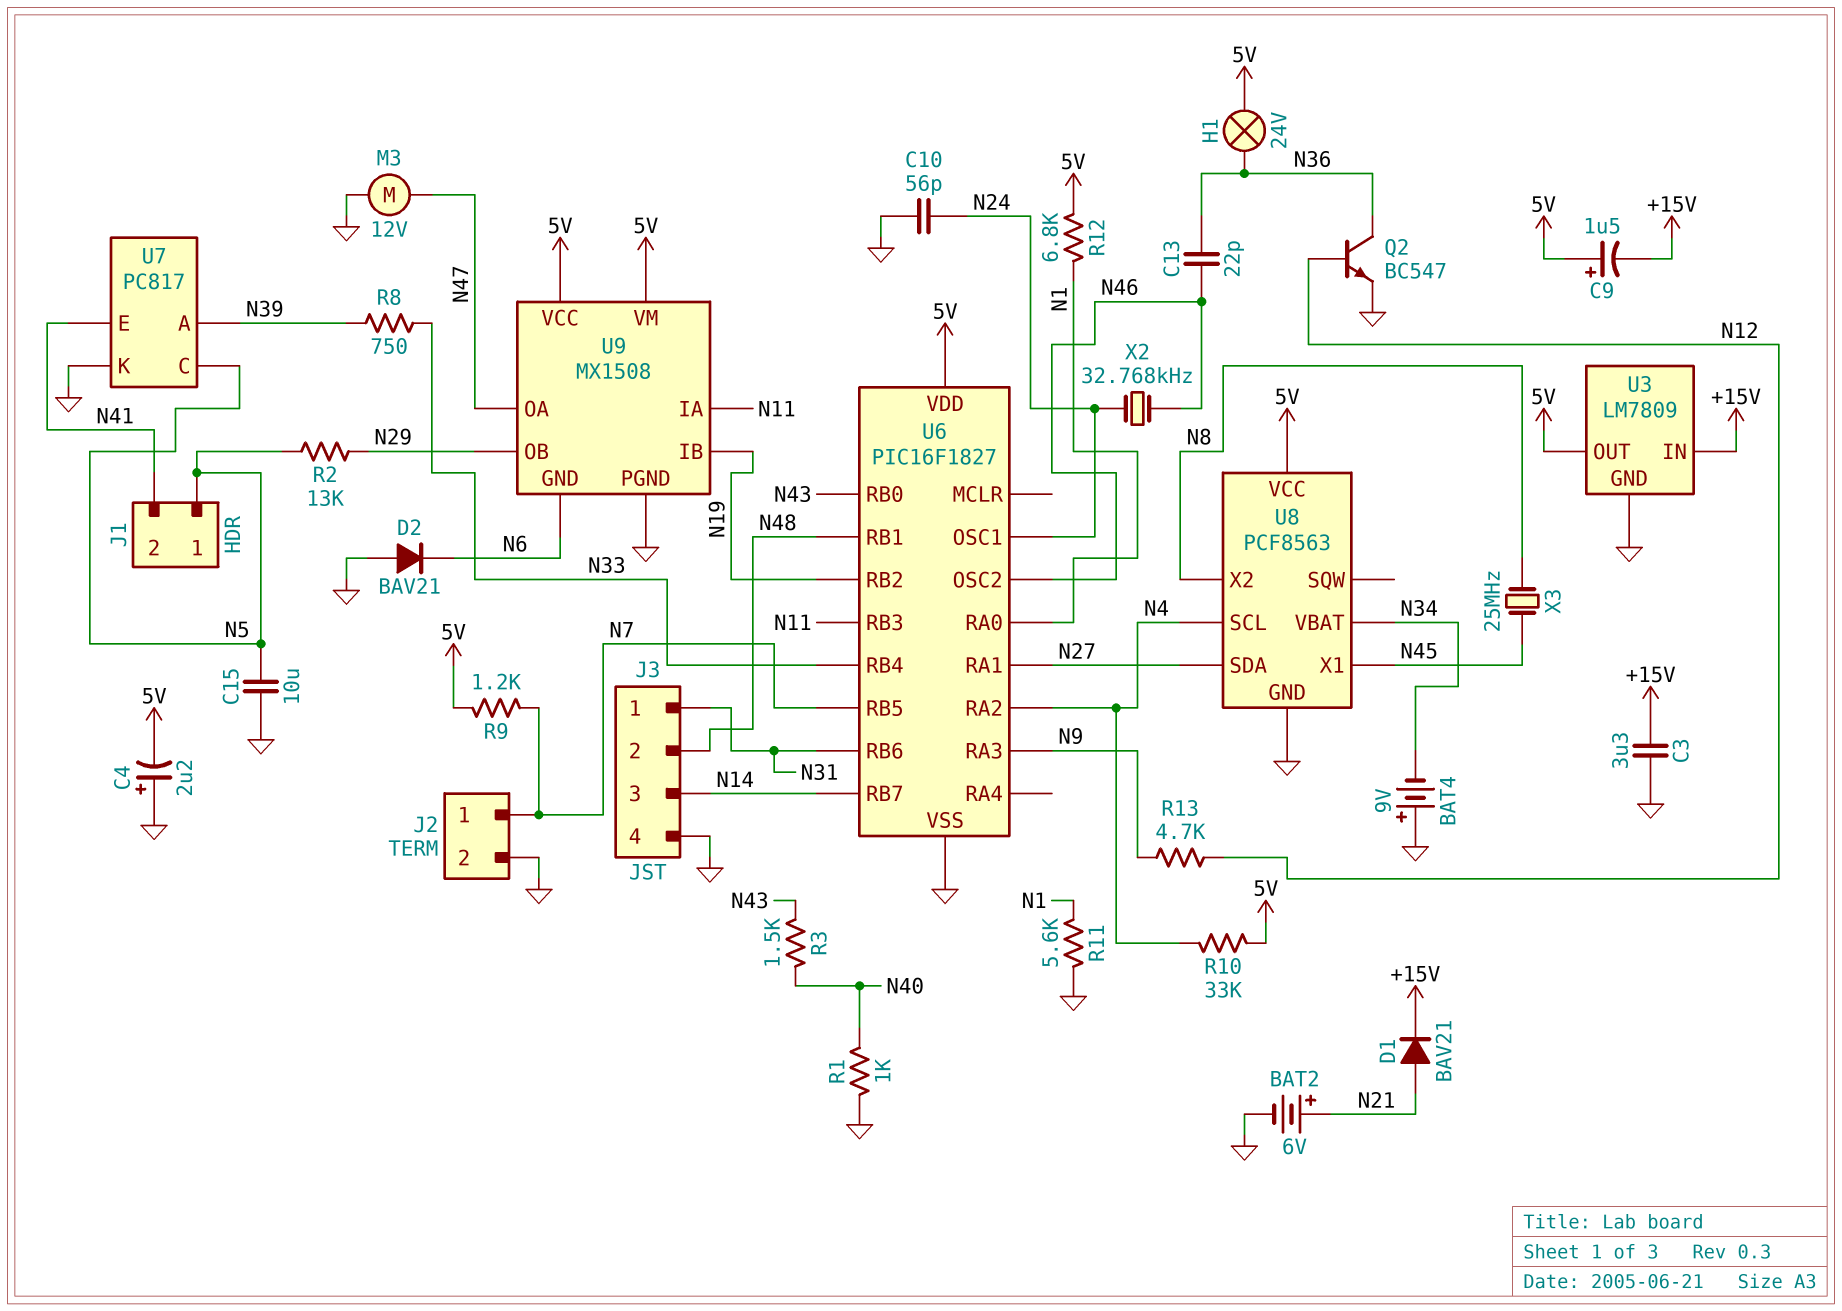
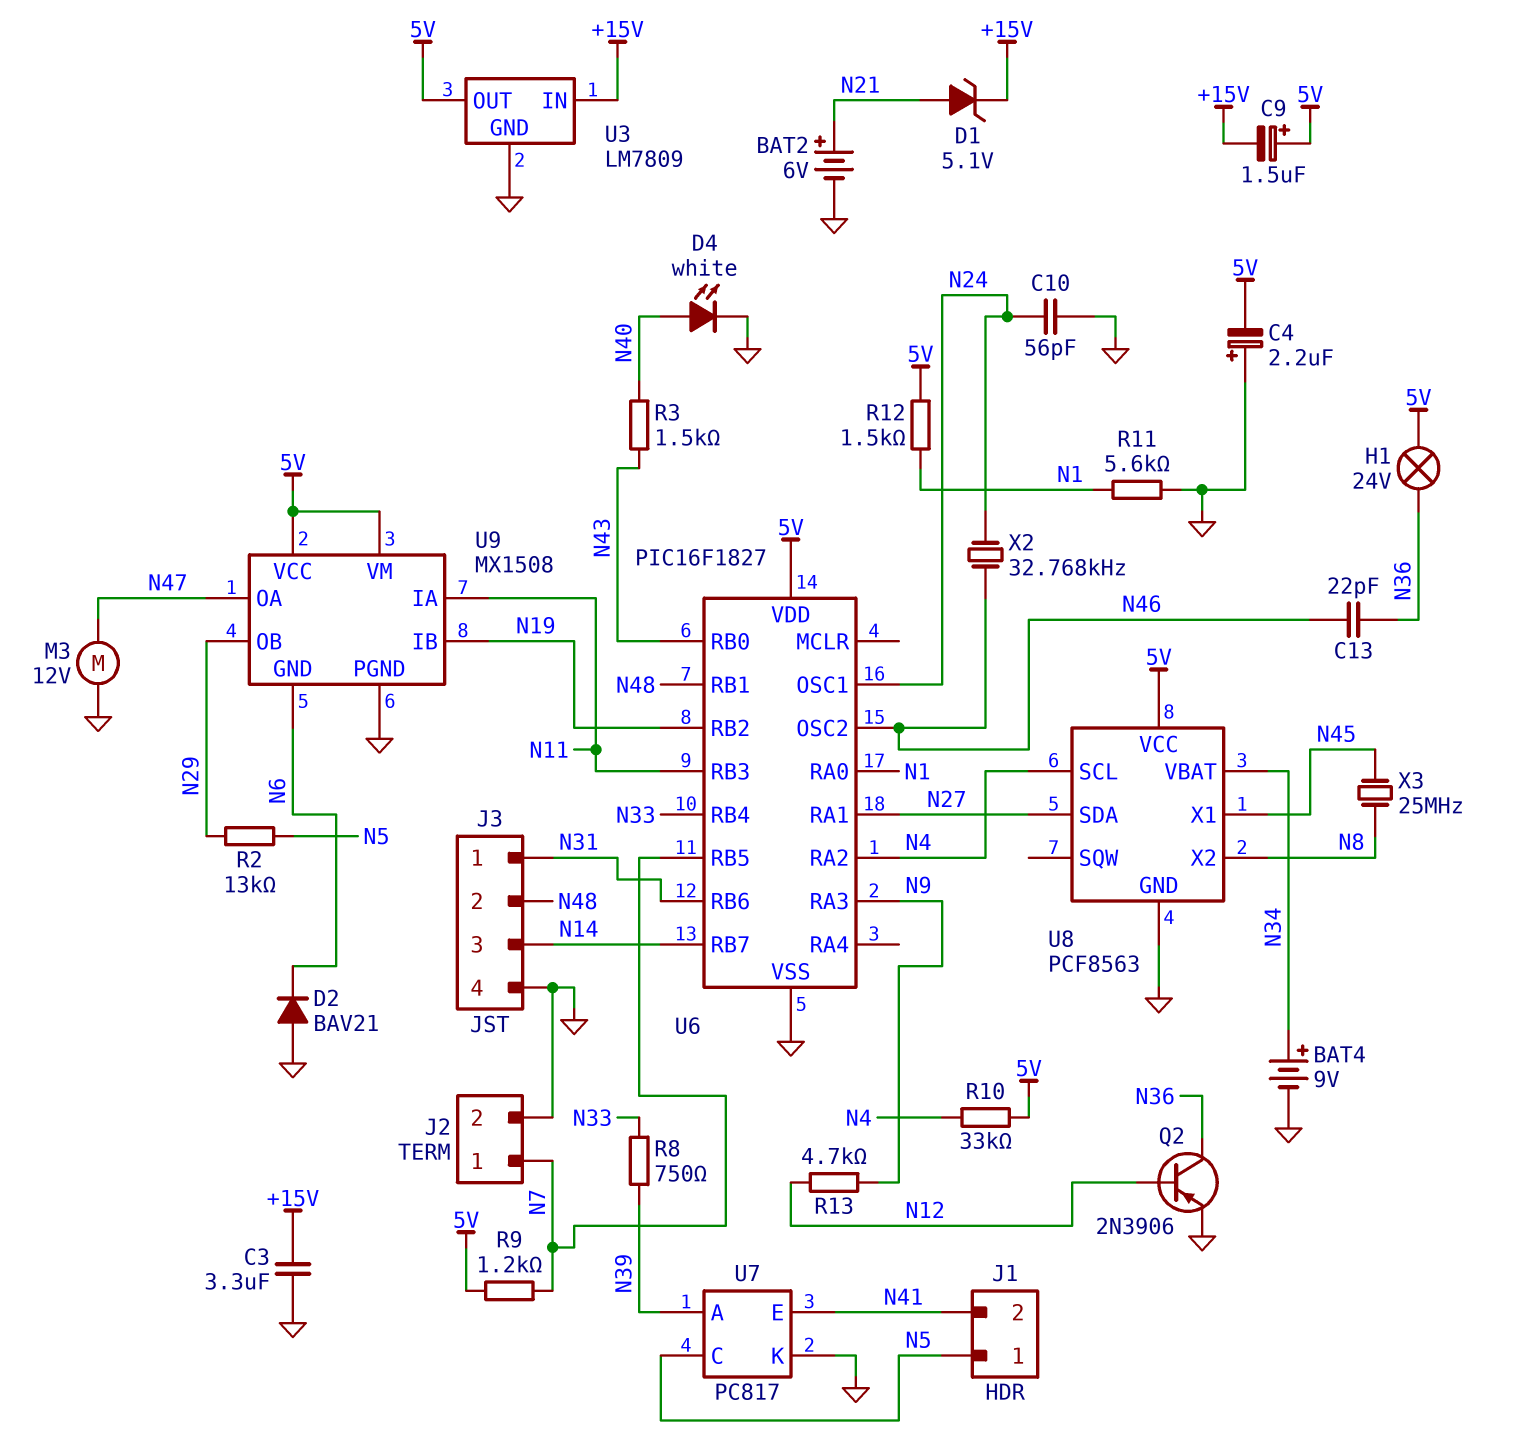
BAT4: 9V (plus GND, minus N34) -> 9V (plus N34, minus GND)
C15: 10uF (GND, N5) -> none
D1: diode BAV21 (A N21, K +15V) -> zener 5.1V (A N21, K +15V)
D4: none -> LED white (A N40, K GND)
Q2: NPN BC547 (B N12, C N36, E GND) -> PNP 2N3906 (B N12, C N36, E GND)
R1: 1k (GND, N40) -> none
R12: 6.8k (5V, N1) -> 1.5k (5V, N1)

══════════════════════════════

### Task prompt
Copy exactly. Include the line containing "D4: none -> LED white (A N40, K GND)" and every later line through the end of the listing, and nothing else.

### Expected answer
D4: none -> LED white (A N40, K GND)
Q2: NPN BC547 (B N12, C N36, E GND) -> PNP 2N3906 (B N12, C N36, E GND)
R1: 1k (GND, N40) -> none
R12: 6.8k (5V, N1) -> 1.5k (5V, N1)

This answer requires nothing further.